Action item → Which lines run from the line containing "brown cutting board: 5 -> 9" through the end of the records below? Reproduce them exactly, and nothing else.

Saved entries:
┄┄┄┄┄┄┄┄┄┄

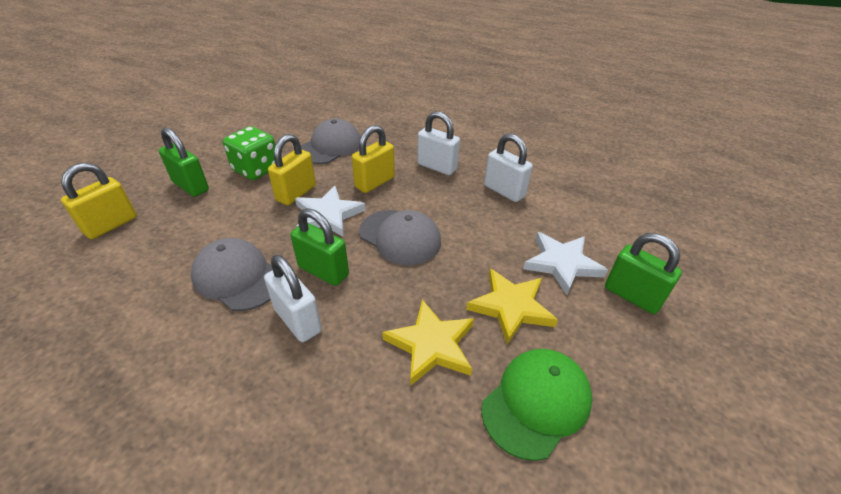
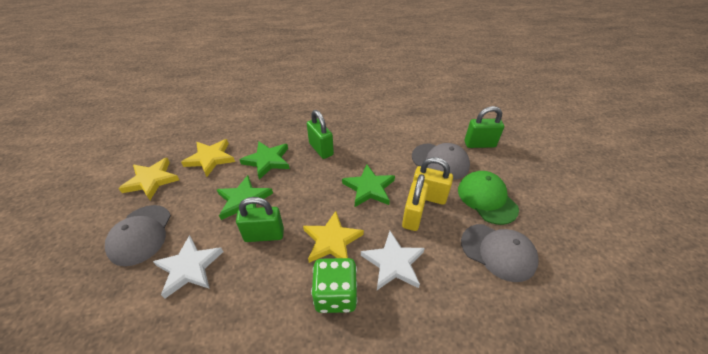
green star: 0 -> 3
white padlock: 3 -> 0
yellow padlock: 3 -> 2
yellow star: 2 -> 3

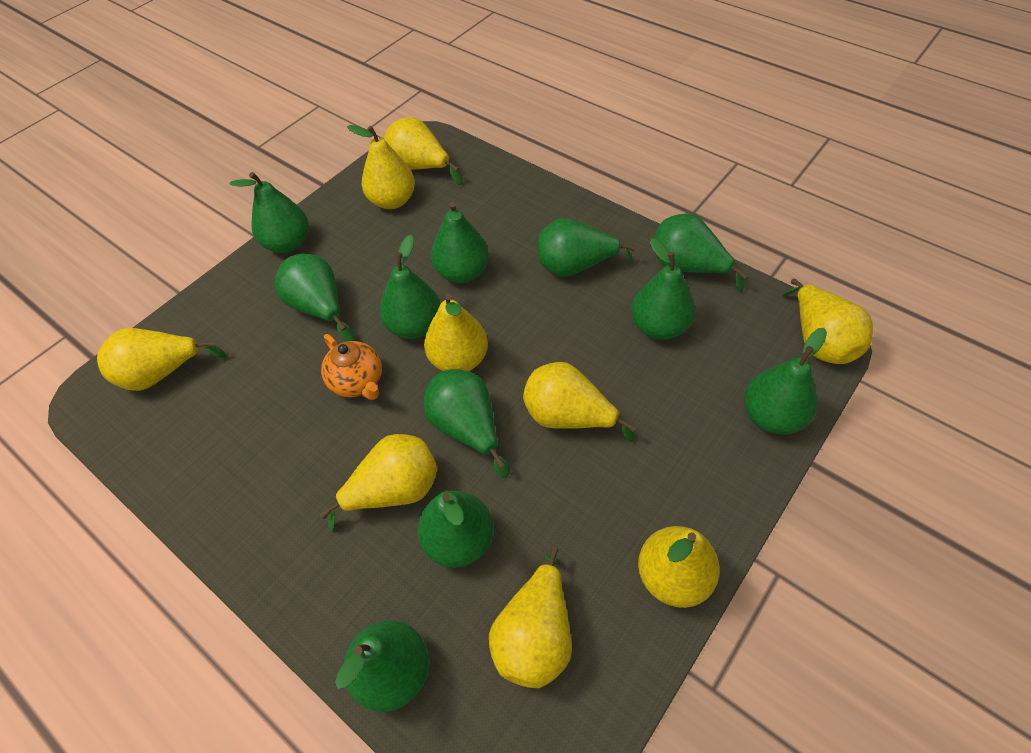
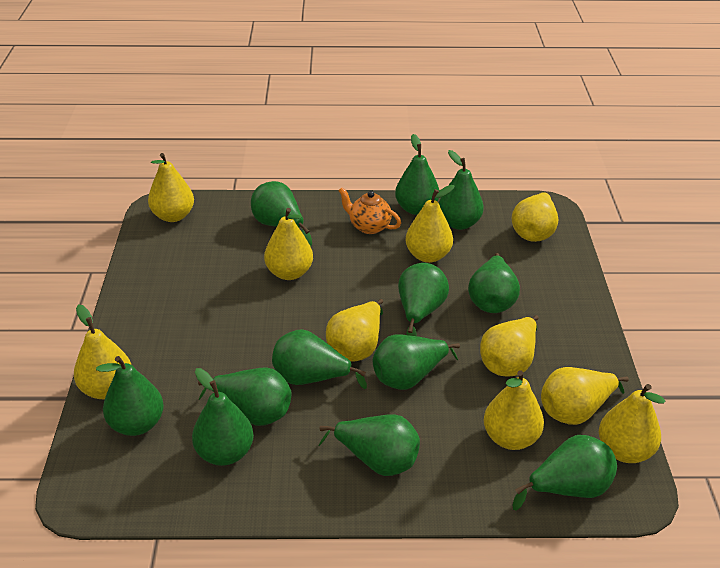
green pear: 11 -> 12
yellow pear: 9 -> 10

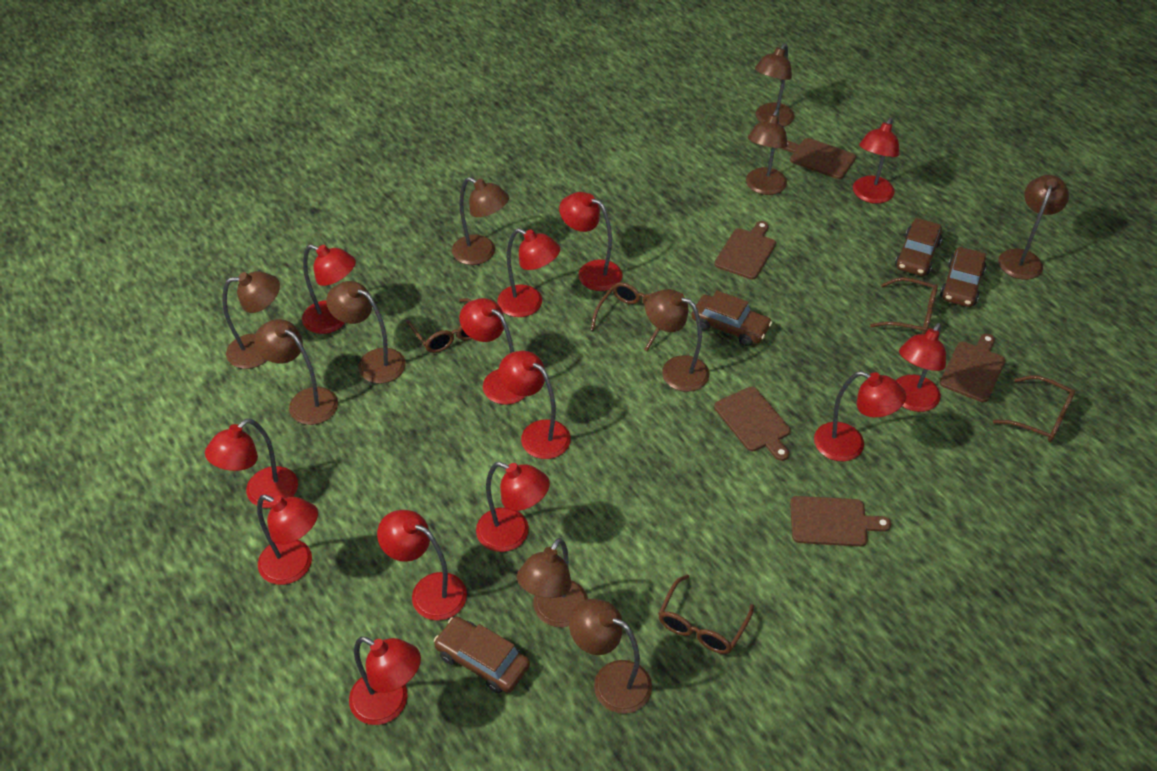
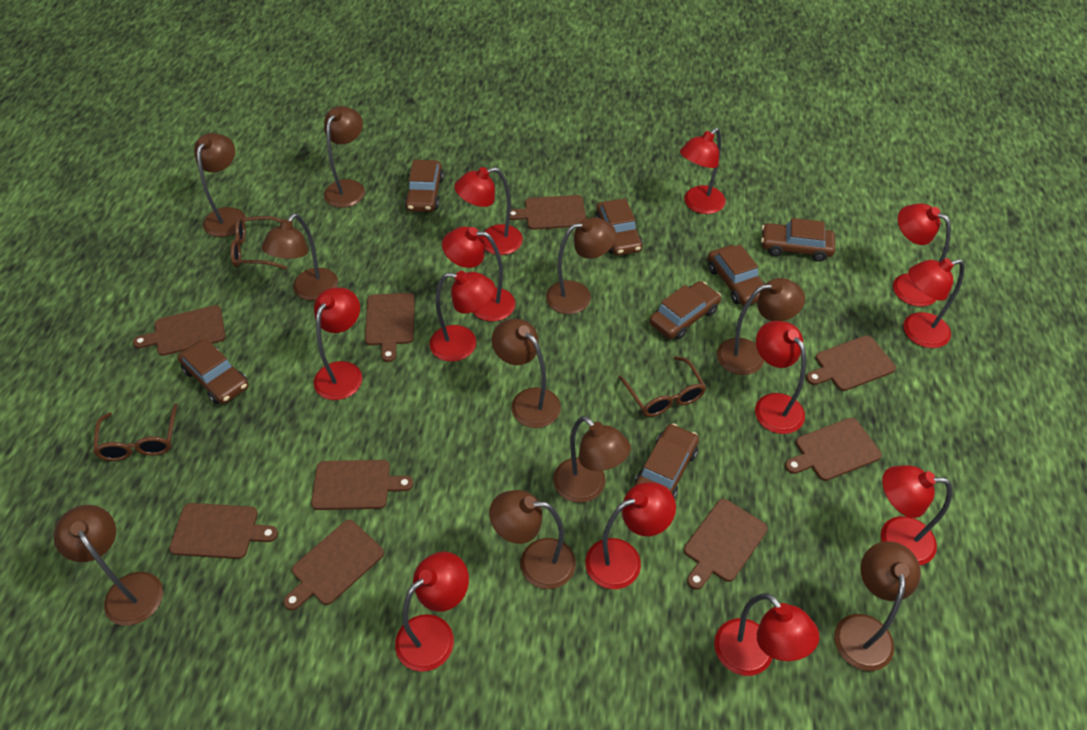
brown car: 4 -> 7
brown cutting board: 5 -> 9
brown glasses: 5 -> 3
red lamp: 13 -> 12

┄┄┄┄┄┄┄┄┄┄

Written solution →
brown cutting board: 5 -> 9
brown glasses: 5 -> 3
red lamp: 13 -> 12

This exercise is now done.